> [DIRECTIONS]:
Copy the following items word for word, all of them.

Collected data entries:
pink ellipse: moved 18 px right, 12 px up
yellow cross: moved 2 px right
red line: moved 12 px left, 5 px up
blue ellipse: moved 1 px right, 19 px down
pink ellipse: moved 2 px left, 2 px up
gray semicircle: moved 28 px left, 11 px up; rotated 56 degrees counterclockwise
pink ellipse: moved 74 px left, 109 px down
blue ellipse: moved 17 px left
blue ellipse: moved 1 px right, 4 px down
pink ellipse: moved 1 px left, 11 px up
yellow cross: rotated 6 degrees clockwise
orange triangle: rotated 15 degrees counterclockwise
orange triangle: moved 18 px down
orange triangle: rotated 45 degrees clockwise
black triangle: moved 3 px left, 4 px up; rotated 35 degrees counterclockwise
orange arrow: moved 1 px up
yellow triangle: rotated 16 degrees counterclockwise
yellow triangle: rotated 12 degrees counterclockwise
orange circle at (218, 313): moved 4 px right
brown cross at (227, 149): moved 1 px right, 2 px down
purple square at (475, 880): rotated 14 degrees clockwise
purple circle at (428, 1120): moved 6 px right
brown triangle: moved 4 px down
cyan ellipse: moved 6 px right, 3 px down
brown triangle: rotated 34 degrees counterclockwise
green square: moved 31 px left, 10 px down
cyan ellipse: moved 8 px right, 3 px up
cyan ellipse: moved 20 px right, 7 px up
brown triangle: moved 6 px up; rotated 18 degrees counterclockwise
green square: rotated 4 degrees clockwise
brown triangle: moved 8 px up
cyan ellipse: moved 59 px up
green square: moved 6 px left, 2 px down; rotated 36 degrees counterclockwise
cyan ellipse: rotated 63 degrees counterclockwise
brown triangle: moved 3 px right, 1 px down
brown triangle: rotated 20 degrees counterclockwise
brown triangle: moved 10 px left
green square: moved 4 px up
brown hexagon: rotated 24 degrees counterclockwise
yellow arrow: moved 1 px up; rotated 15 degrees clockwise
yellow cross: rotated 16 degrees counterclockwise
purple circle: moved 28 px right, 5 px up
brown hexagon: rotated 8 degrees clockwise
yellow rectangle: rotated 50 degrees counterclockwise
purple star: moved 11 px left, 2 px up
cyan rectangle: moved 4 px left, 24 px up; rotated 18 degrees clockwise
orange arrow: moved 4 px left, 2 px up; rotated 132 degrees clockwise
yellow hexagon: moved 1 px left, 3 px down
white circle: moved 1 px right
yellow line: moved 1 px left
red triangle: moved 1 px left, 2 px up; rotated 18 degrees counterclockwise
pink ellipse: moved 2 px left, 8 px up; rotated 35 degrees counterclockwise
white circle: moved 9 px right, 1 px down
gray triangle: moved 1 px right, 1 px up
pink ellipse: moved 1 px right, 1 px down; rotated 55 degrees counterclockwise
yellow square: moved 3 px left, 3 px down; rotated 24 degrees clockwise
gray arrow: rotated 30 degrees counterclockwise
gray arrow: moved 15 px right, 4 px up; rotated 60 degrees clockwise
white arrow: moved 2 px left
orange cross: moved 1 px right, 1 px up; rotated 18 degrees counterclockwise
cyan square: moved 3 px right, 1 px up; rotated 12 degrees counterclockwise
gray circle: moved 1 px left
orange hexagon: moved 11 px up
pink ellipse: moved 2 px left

> [SOLVED PROBLEM]:
pink ellipse: moved 18 px right, 12 px up
yellow cross: moved 2 px right
red line: moved 12 px left, 5 px up
blue ellipse: moved 1 px right, 19 px down
pink ellipse: moved 2 px left, 2 px up
gray semicircle: moved 28 px left, 11 px up; rotated 56 degrees counterclockwise
pink ellipse: moved 74 px left, 109 px down
blue ellipse: moved 17 px left
blue ellipse: moved 1 px right, 4 px down
pink ellipse: moved 1 px left, 11 px up
yellow cross: rotated 6 degrees clockwise
orange triangle: rotated 15 degrees counterclockwise
orange triangle: moved 18 px down
orange triangle: rotated 45 degrees clockwise
black triangle: moved 3 px left, 4 px up; rotated 35 degrees counterclockwise
orange arrow: moved 1 px up
yellow triangle: rotated 16 degrees counterclockwise
yellow triangle: rotated 12 degrees counterclockwise
orange circle at (218, 313): moved 4 px right
brown cross at (227, 149): moved 1 px right, 2 px down
purple square at (475, 880): rotated 14 degrees clockwise
purple circle at (428, 1120): moved 6 px right
brown triangle: moved 4 px down
cyan ellipse: moved 6 px right, 3 px down
brown triangle: rotated 34 degrees counterclockwise
green square: moved 31 px left, 10 px down
cyan ellipse: moved 8 px right, 3 px up
cyan ellipse: moved 20 px right, 7 px up
brown triangle: moved 6 px up; rotated 18 degrees counterclockwise
green square: rotated 4 degrees clockwise
brown triangle: moved 8 px up
cyan ellipse: moved 59 px up
green square: moved 6 px left, 2 px down; rotated 36 degrees counterclockwise
cyan ellipse: rotated 63 degrees counterclockwise
brown triangle: moved 3 px right, 1 px down
brown triangle: rotated 20 degrees counterclockwise
brown triangle: moved 10 px left
green square: moved 4 px up
brown hexagon: rotated 24 degrees counterclockwise
yellow arrow: moved 1 px up; rotated 15 degrees clockwise
yellow cross: rotated 16 degrees counterclockwise
purple circle: moved 28 px right, 5 px up
brown hexagon: rotated 8 degrees clockwise
yellow rectangle: rotated 50 degrees counterclockwise
purple star: moved 11 px left, 2 px up
cyan rectangle: moved 4 px left, 24 px up; rotated 18 degrees clockwise
orange arrow: moved 4 px left, 2 px up; rotated 132 degrees clockwise
yellow hexagon: moved 1 px left, 3 px down
white circle: moved 1 px right
yellow line: moved 1 px left
red triangle: moved 1 px left, 2 px up; rotated 18 degrees counterclockwise
pink ellipse: moved 2 px left, 8 px up; rotated 35 degrees counterclockwise
white circle: moved 9 px right, 1 px down
gray triangle: moved 1 px right, 1 px up
pink ellipse: moved 1 px right, 1 px down; rotated 55 degrees counterclockwise
yellow square: moved 3 px left, 3 px down; rotated 24 degrees clockwise
gray arrow: rotated 30 degrees counterclockwise
gray arrow: moved 15 px right, 4 px up; rotated 60 degrees clockwise
white arrow: moved 2 px left
orange cross: moved 1 px right, 1 px up; rotated 18 degrees counterclockwise
cyan square: moved 3 px right, 1 px up; rotated 12 degrees counterclockwise
gray circle: moved 1 px left
orange hexagon: moved 11 px up
pink ellipse: moved 2 px left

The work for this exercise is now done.